WHAT IS BEING ASKED -
Reproduce each line from the records that holds "none".

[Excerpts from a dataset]
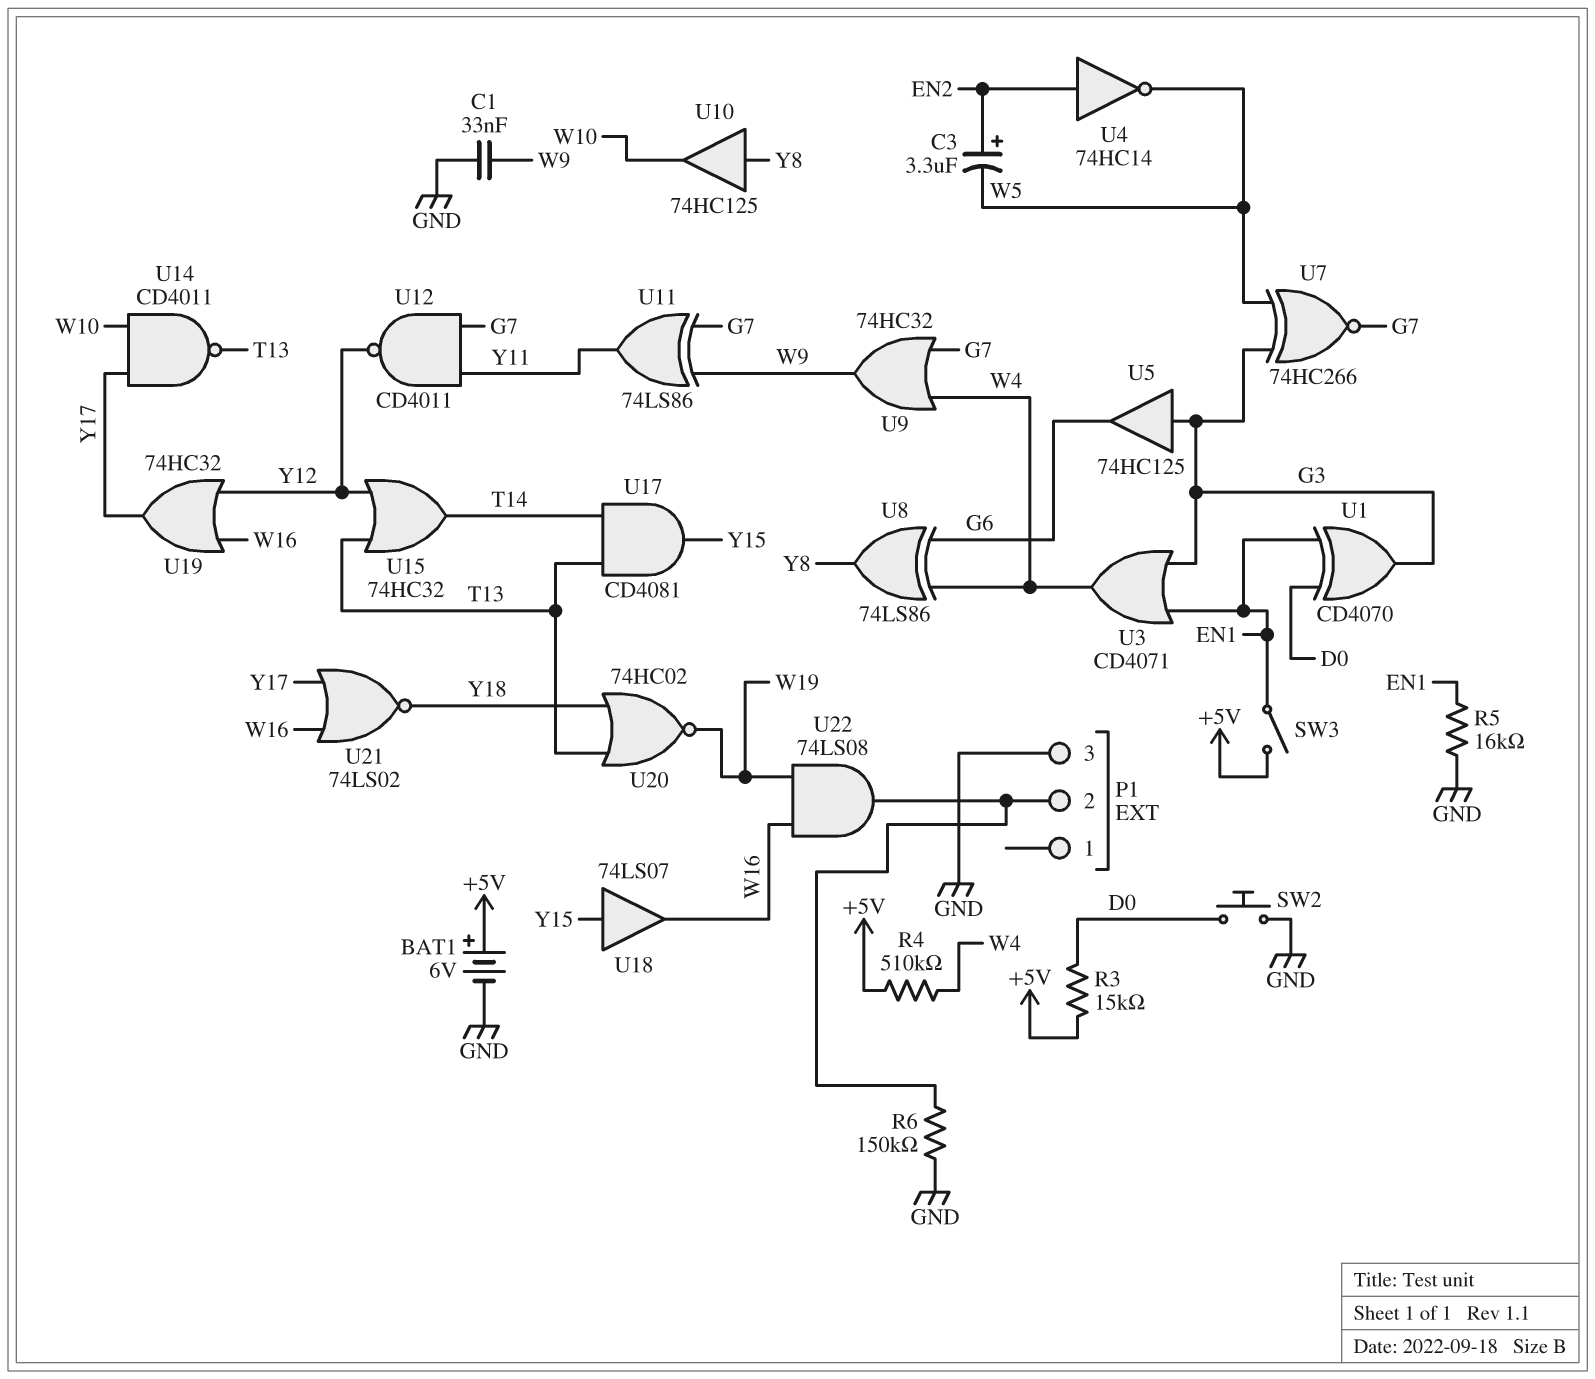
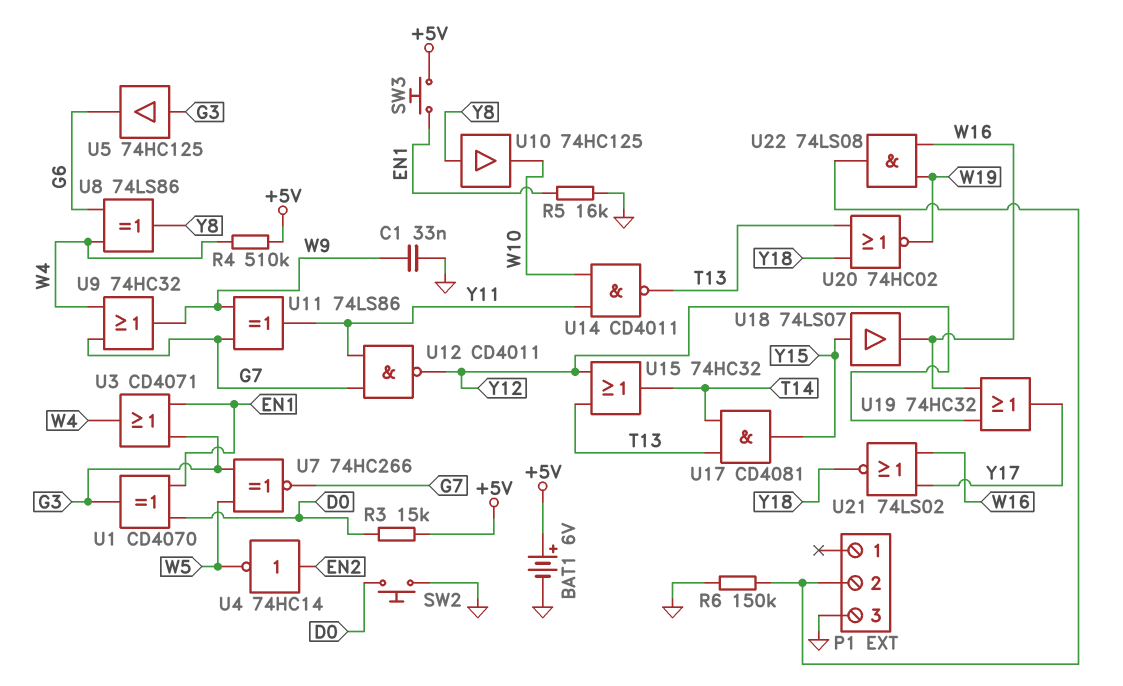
C3: 3.3uF (plus EN2, minus W5) -> none
SW3: switch (+5V, EN1) -> button (+5V, EN1)
U14: NAND CD4011 (in W10, in Y17, out T13) -> NAND CD4011 (in W10, in Y11, out T13)

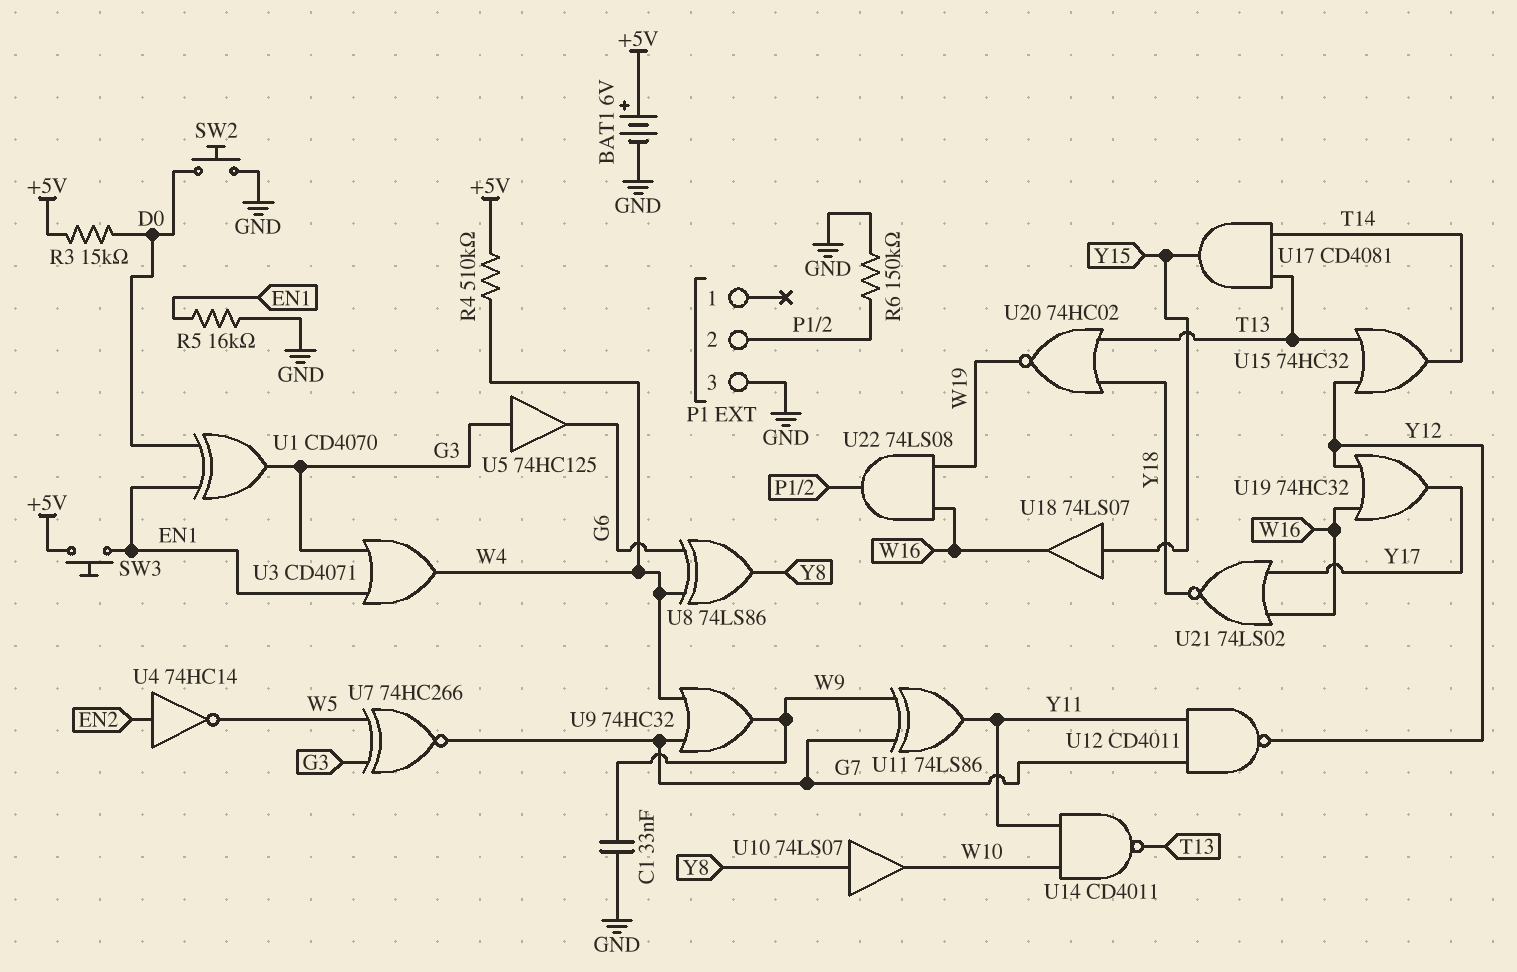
U10: buffer 74HC125 (in Y8, out W10) -> buffer 74LS07 (in Y8, out W10)

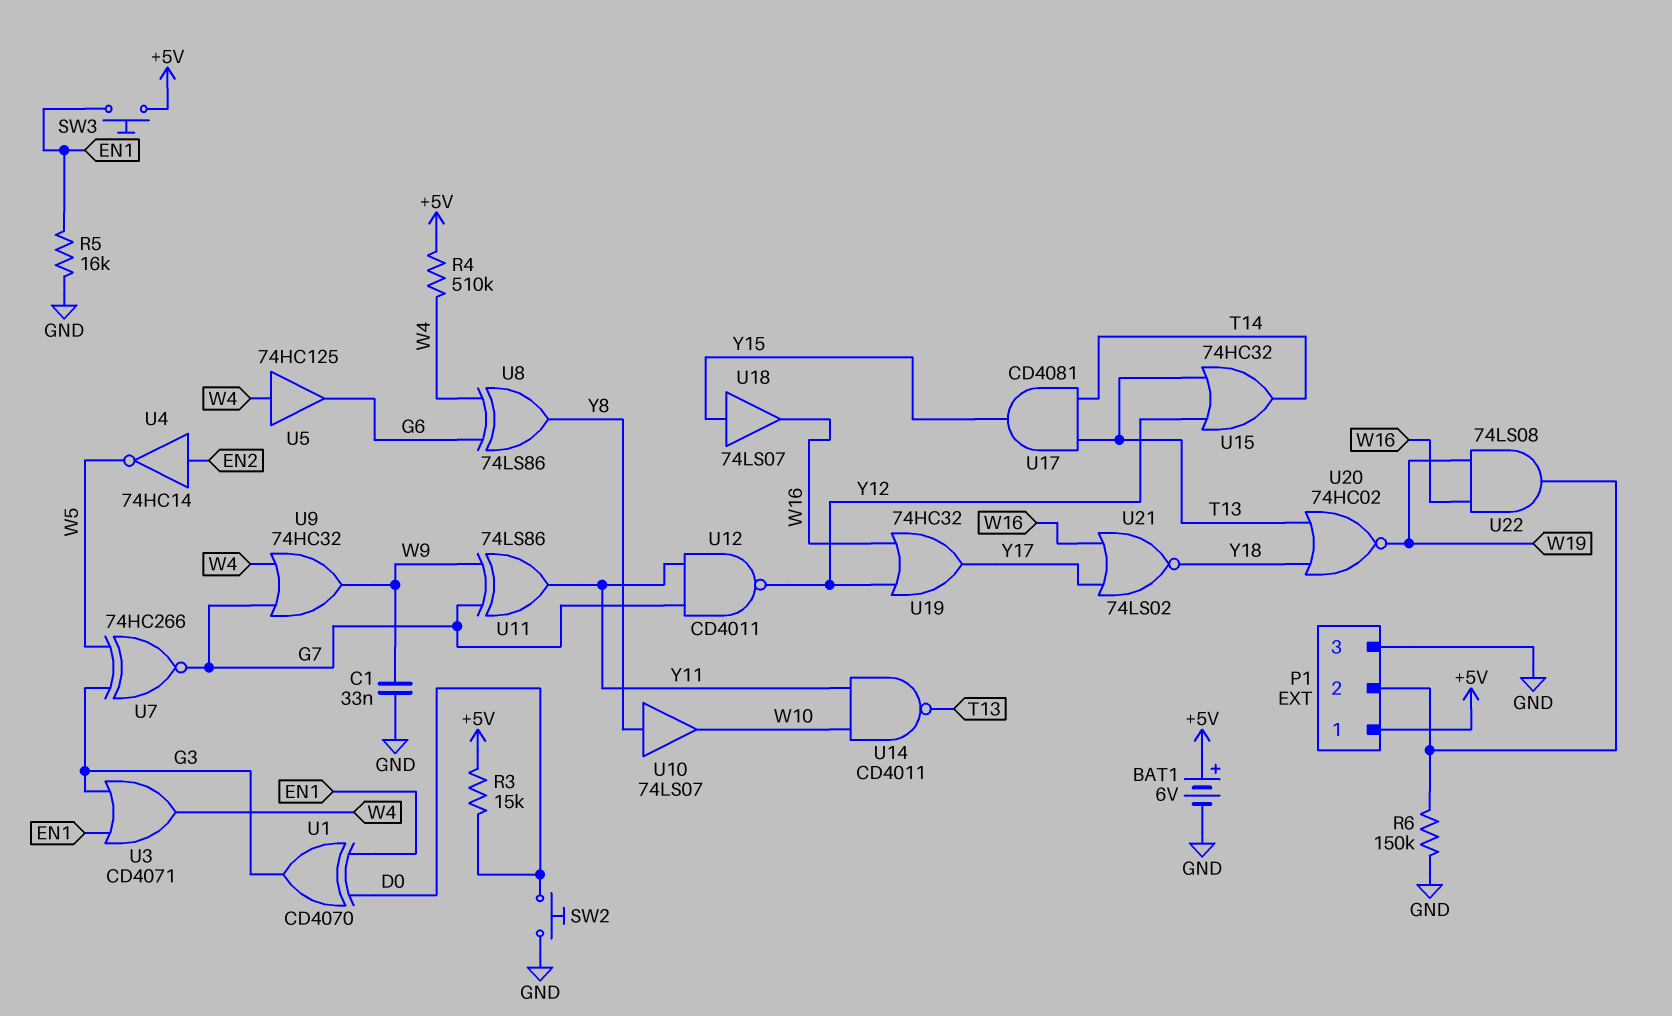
P1 pin 1: none -> +5V
U5: buffer 74HC125 (in G3, out G6) -> buffer 74HC125 (in W4, out G6)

EXERCISE SOLUTION -
C3: 3.3uF (plus EN2, minus W5) -> none
P1 pin 1: none -> +5V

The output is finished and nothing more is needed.